◆ What needs to be done ◆
Which lines of the records contain "brown"? Collect every one of them.
Start of Supplied entries
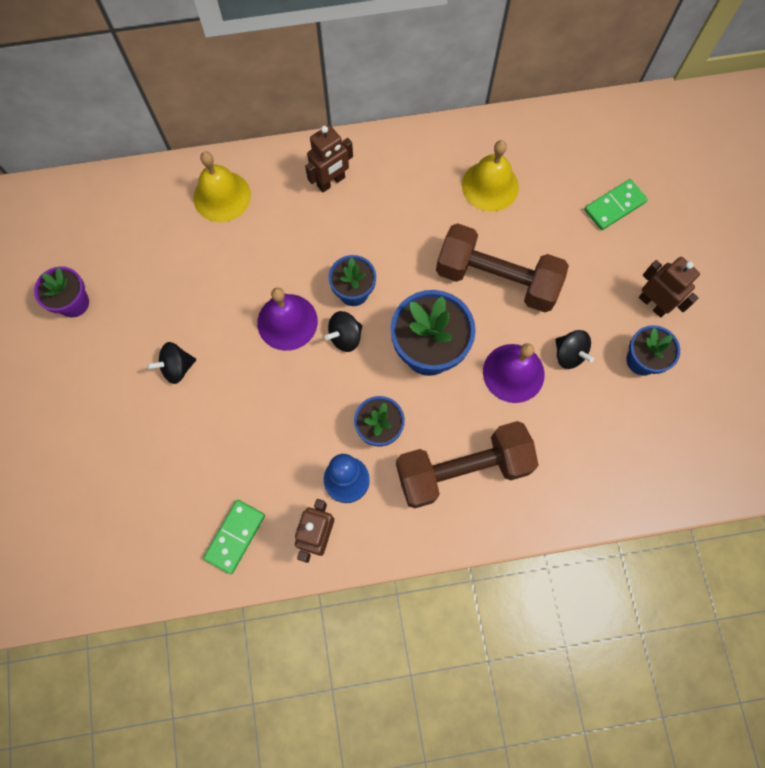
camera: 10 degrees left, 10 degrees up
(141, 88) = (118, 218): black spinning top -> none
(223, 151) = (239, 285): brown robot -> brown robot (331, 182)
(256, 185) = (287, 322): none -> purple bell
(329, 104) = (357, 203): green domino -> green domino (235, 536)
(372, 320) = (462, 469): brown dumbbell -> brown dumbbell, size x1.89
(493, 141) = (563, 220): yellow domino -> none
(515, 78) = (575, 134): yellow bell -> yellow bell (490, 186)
End of Supplied entries
◆ Written reply ◆
(223, 151) = (239, 285): brown robot -> brown robot (331, 182)
(372, 320) = (462, 469): brown dumbbell -> brown dumbbell, size x1.89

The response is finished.